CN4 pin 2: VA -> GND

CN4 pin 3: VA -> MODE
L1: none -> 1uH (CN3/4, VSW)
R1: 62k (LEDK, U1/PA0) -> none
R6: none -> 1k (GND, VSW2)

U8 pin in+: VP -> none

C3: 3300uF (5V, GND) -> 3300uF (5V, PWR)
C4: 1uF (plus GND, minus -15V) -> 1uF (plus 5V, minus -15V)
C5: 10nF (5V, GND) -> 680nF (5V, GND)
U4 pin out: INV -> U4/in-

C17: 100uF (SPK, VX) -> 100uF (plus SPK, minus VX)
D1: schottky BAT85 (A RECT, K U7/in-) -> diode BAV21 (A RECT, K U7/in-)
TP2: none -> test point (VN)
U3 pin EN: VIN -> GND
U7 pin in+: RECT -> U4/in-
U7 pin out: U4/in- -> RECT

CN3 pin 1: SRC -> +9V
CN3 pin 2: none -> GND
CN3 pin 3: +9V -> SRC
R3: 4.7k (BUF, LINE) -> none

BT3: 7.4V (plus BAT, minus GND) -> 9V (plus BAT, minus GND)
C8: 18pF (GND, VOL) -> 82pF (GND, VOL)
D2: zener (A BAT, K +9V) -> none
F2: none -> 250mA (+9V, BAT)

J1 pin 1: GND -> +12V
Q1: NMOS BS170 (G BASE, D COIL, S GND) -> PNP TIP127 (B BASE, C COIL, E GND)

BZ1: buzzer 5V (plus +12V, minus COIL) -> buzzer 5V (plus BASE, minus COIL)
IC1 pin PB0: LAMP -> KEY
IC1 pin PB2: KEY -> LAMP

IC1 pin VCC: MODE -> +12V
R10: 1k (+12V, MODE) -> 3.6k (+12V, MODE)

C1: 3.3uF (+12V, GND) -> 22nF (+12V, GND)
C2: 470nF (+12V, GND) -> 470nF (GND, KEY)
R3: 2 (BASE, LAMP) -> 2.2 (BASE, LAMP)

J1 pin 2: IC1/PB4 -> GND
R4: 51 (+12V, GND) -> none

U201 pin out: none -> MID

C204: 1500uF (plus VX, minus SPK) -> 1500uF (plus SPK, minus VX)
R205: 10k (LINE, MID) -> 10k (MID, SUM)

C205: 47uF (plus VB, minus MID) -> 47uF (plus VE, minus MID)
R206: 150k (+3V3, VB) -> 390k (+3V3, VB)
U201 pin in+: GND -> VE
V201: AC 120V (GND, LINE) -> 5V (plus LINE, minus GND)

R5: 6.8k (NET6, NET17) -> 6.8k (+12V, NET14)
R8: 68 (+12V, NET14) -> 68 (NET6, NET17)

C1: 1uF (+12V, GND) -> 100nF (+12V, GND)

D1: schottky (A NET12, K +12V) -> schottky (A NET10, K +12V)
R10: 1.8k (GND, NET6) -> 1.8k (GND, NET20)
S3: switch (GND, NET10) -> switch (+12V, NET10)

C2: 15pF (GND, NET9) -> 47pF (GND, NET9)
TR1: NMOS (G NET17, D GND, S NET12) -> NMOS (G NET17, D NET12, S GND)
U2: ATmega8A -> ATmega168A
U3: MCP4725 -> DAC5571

▶ _Task requirements_: Starting at the line that contains "D1: schottky (A", write out every line to the end of the entries, exactly as given.

▶ _Solution for this problem_:
D1: schottky (A NET12, K +12V) -> schottky (A NET10, K +12V)
R10: 1.8k (GND, NET6) -> 1.8k (GND, NET20)
S3: switch (GND, NET10) -> switch (+12V, NET10)

C2: 15pF (GND, NET9) -> 47pF (GND, NET9)
TR1: NMOS (G NET17, D GND, S NET12) -> NMOS (G NET17, D NET12, S GND)
U2: ATmega8A -> ATmega168A
U3: MCP4725 -> DAC5571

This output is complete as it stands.